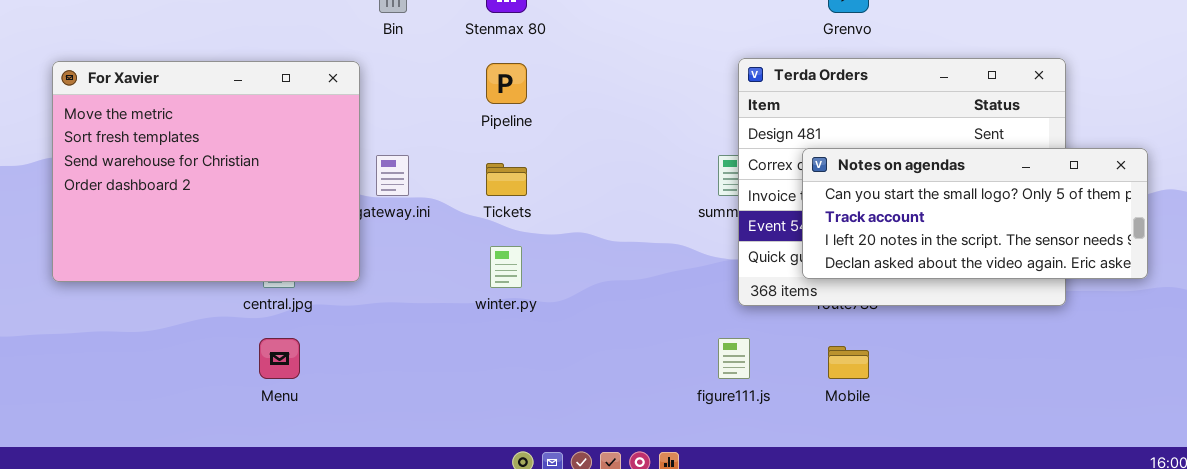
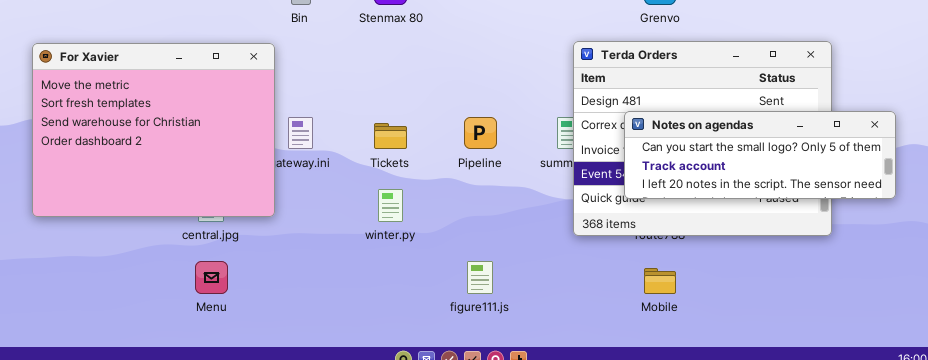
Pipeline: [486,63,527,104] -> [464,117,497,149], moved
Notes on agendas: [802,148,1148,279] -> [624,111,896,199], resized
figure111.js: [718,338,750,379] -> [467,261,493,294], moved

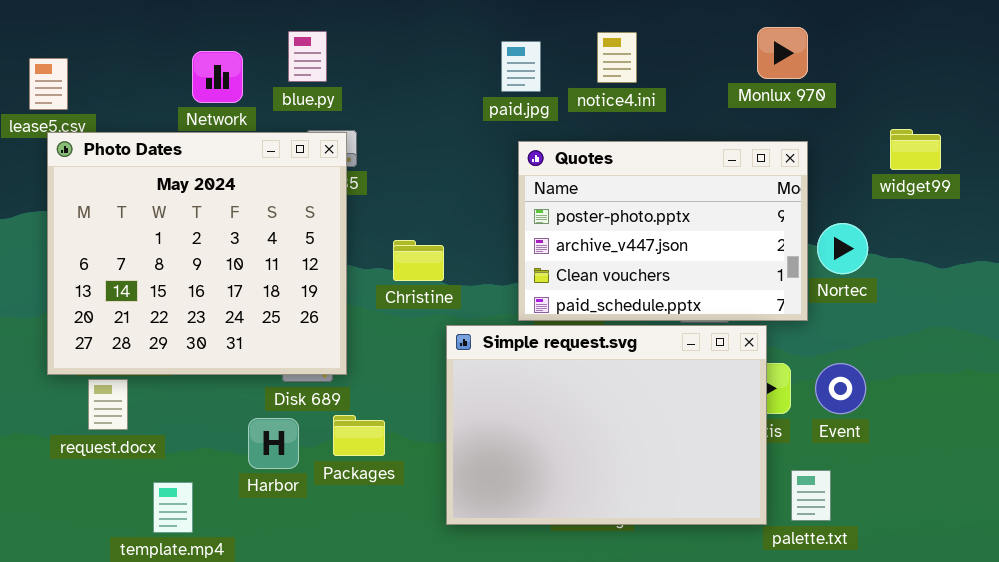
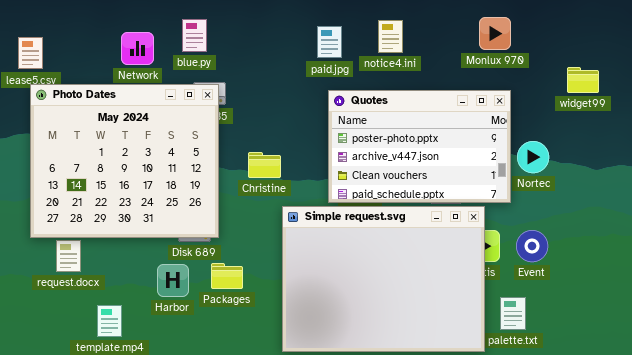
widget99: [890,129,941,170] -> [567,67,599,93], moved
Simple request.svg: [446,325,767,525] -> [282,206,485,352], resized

● **Your objective**
Images are to be excluded, and each record above written out word for word.

● **Answer**
Pipeline: [486,63,527,104] -> [464,117,497,149], moved
Notes on agendas: [802,148,1148,279] -> [624,111,896,199], resized
figure111.js: [718,338,750,379] -> [467,261,493,294], moved

widget99: [890,129,941,170] -> [567,67,599,93], moved
Simple request.svg: [446,325,767,525] -> [282,206,485,352], resized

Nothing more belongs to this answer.